── PROVIDED DATA
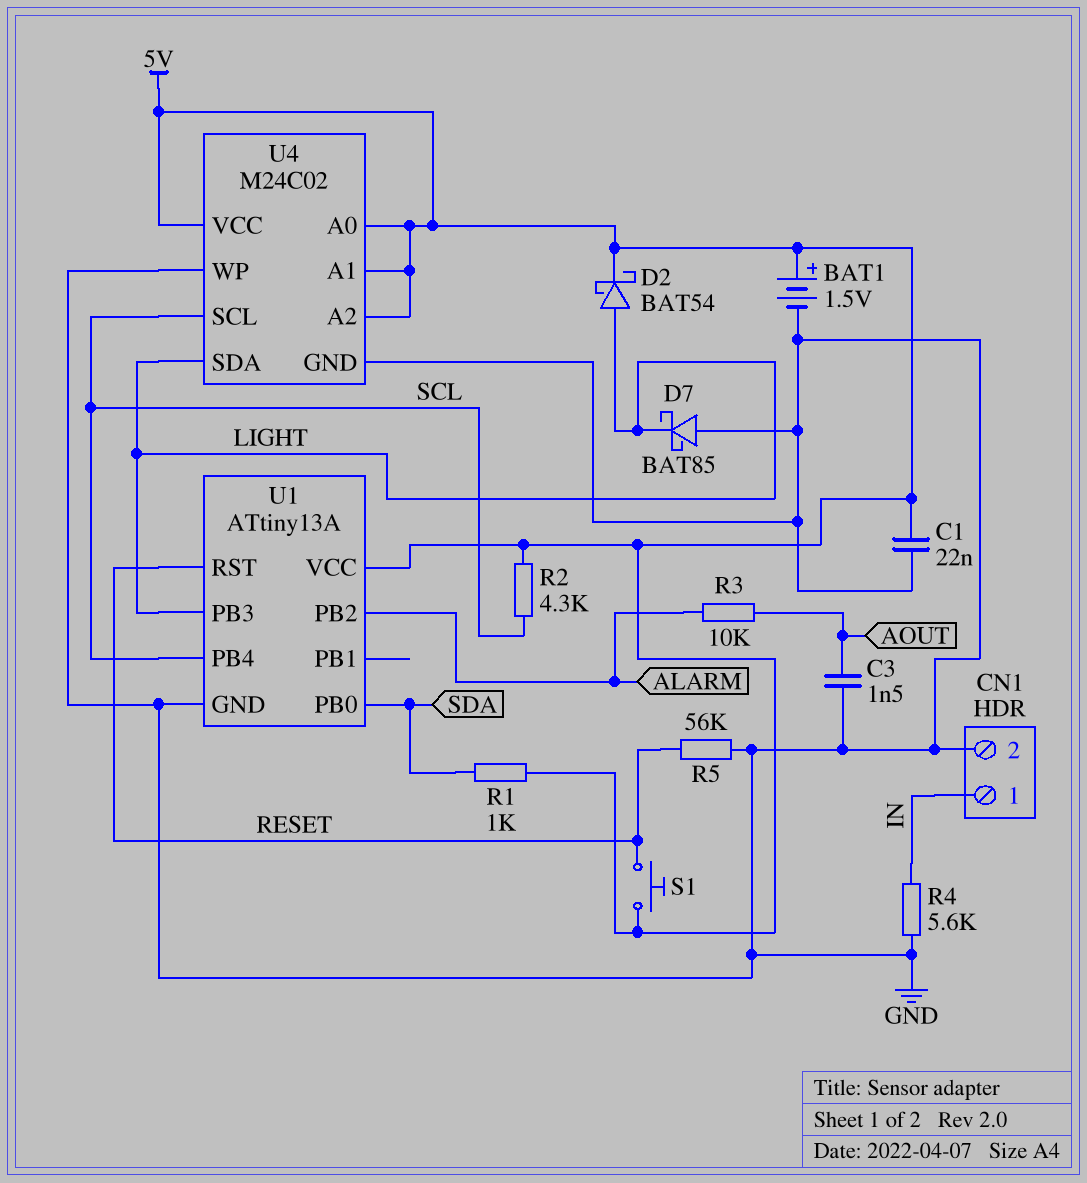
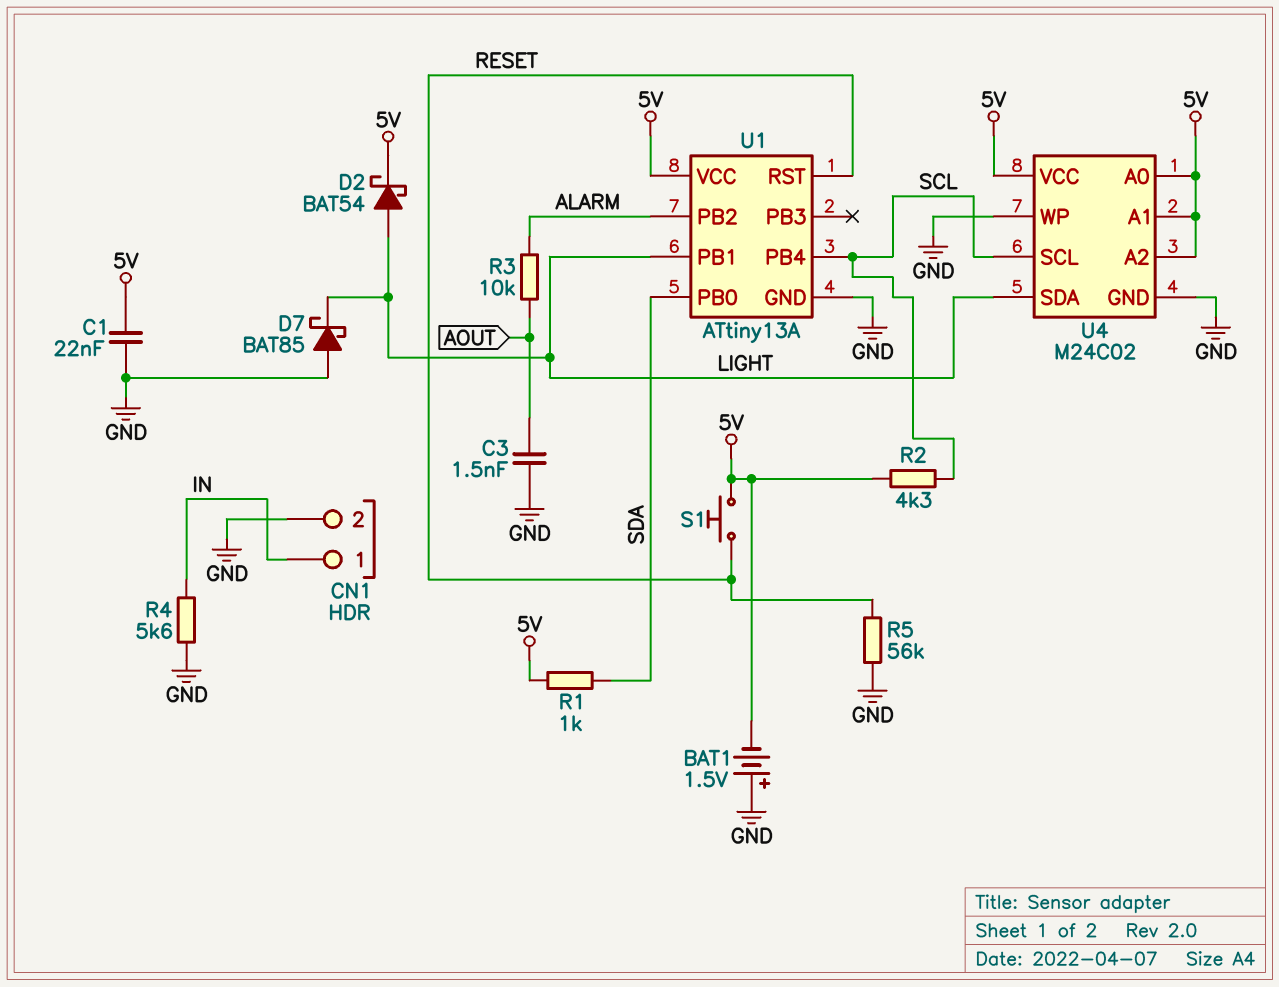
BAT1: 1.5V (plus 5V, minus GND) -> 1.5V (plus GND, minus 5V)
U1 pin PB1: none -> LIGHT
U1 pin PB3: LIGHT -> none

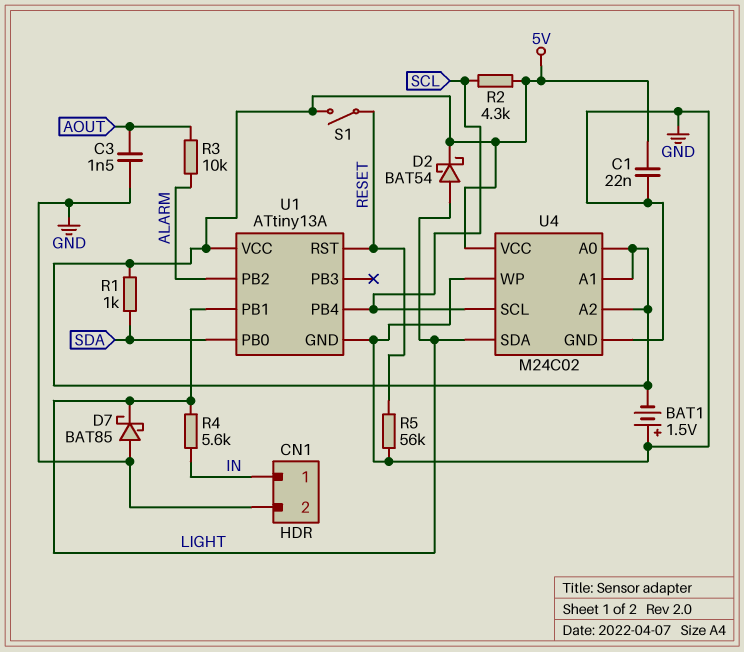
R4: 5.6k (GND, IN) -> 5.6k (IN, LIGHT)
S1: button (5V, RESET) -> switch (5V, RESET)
────
── PROVIDED DATA
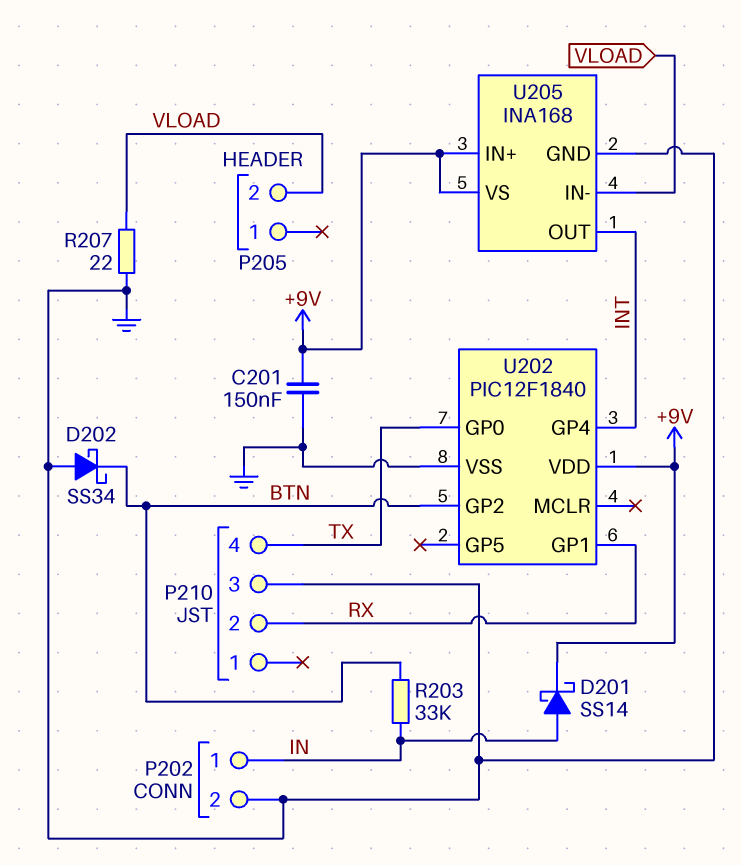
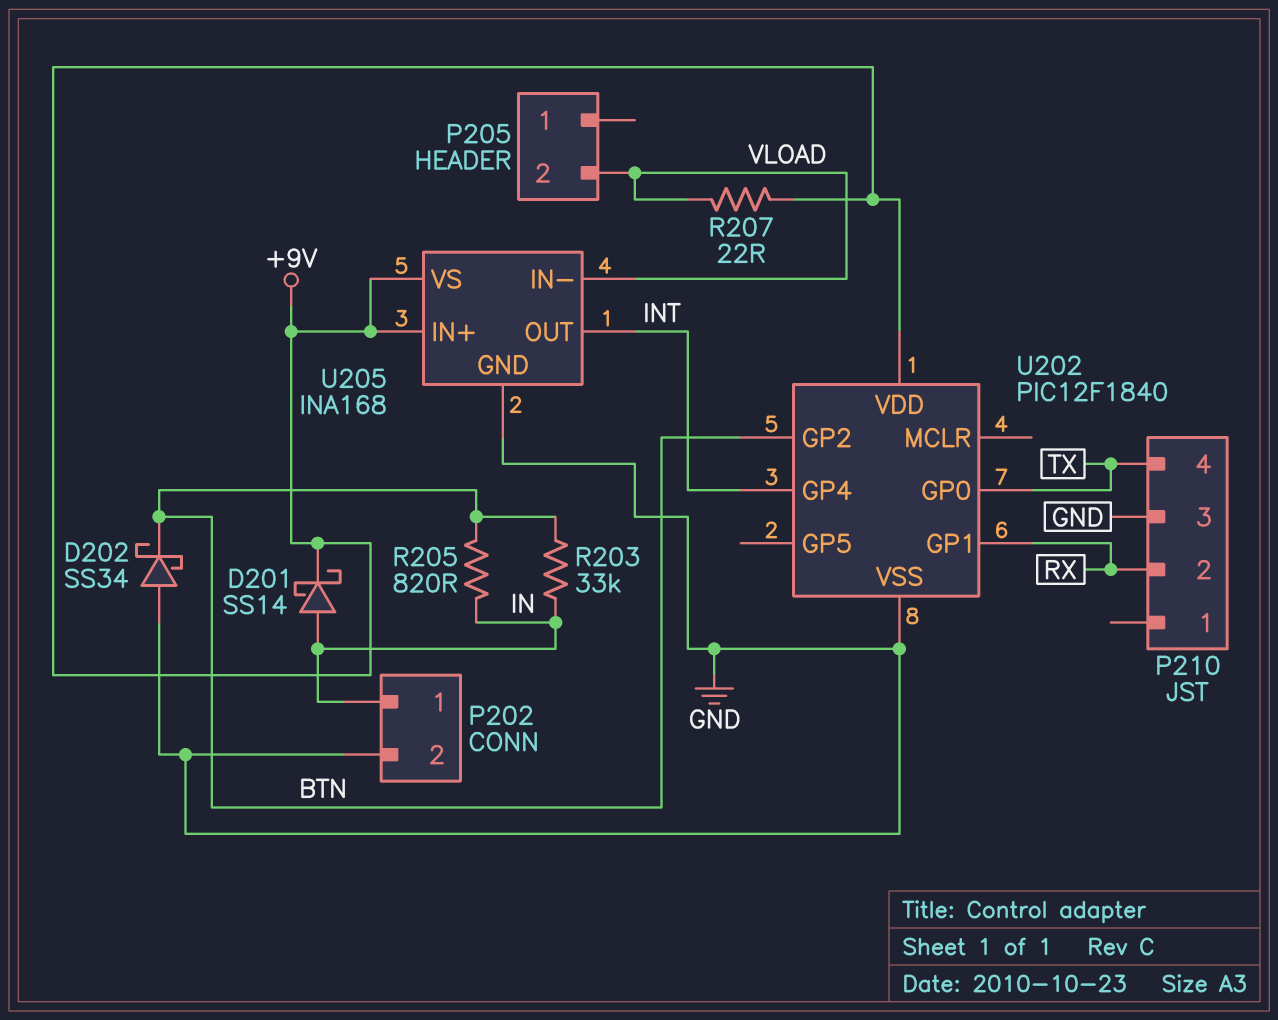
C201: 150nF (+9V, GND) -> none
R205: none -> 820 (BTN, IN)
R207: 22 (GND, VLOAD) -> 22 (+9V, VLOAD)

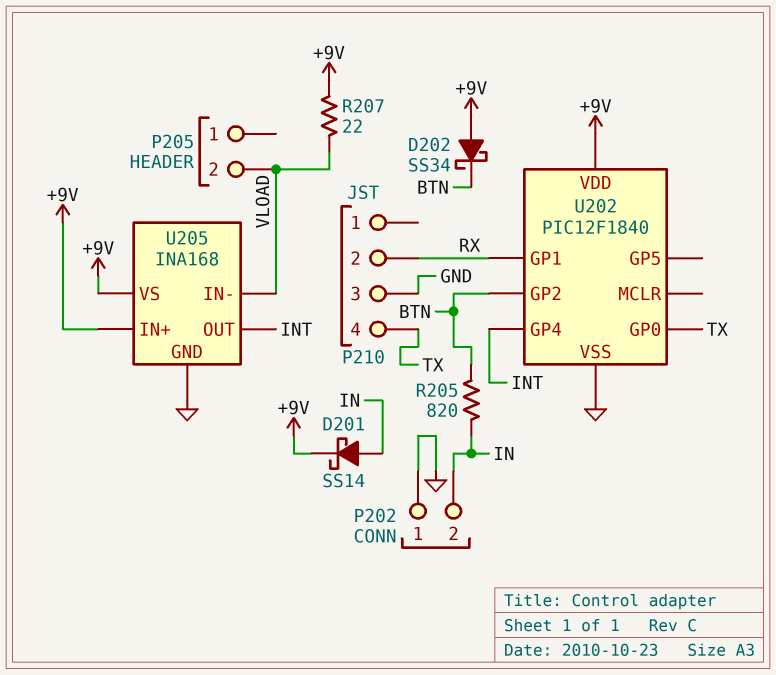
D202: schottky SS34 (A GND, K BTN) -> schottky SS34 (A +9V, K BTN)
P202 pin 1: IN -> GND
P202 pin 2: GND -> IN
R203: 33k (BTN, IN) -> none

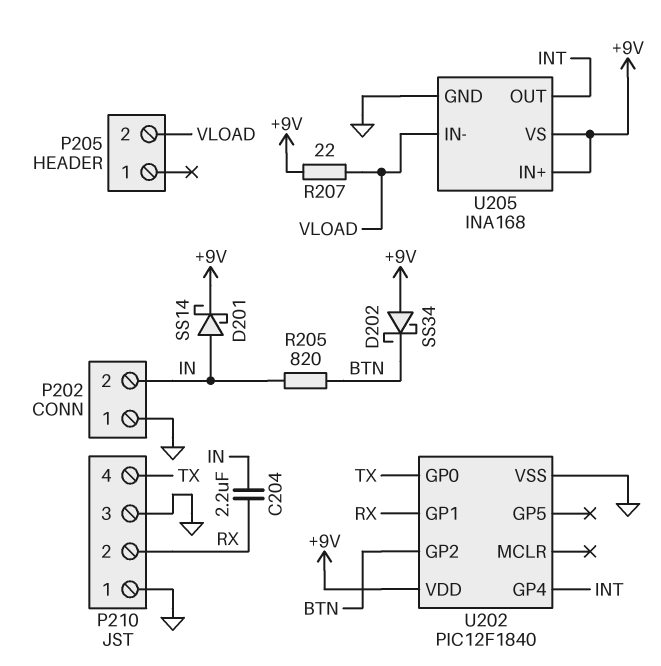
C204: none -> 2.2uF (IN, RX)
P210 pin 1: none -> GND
────
ACTIVITY - Using the data above, retype exactly the lines from the line with "P202 pin 1: IN -> GND" to the line with "P210 pin 1: none -> GND", inclusive. No pictures and nothing else.

RESPONSE FOR THIS EXERCISE -
P202 pin 1: IN -> GND
P202 pin 2: GND -> IN
R203: 33k (BTN, IN) -> none

C204: none -> 2.2uF (IN, RX)
P210 pin 1: none -> GND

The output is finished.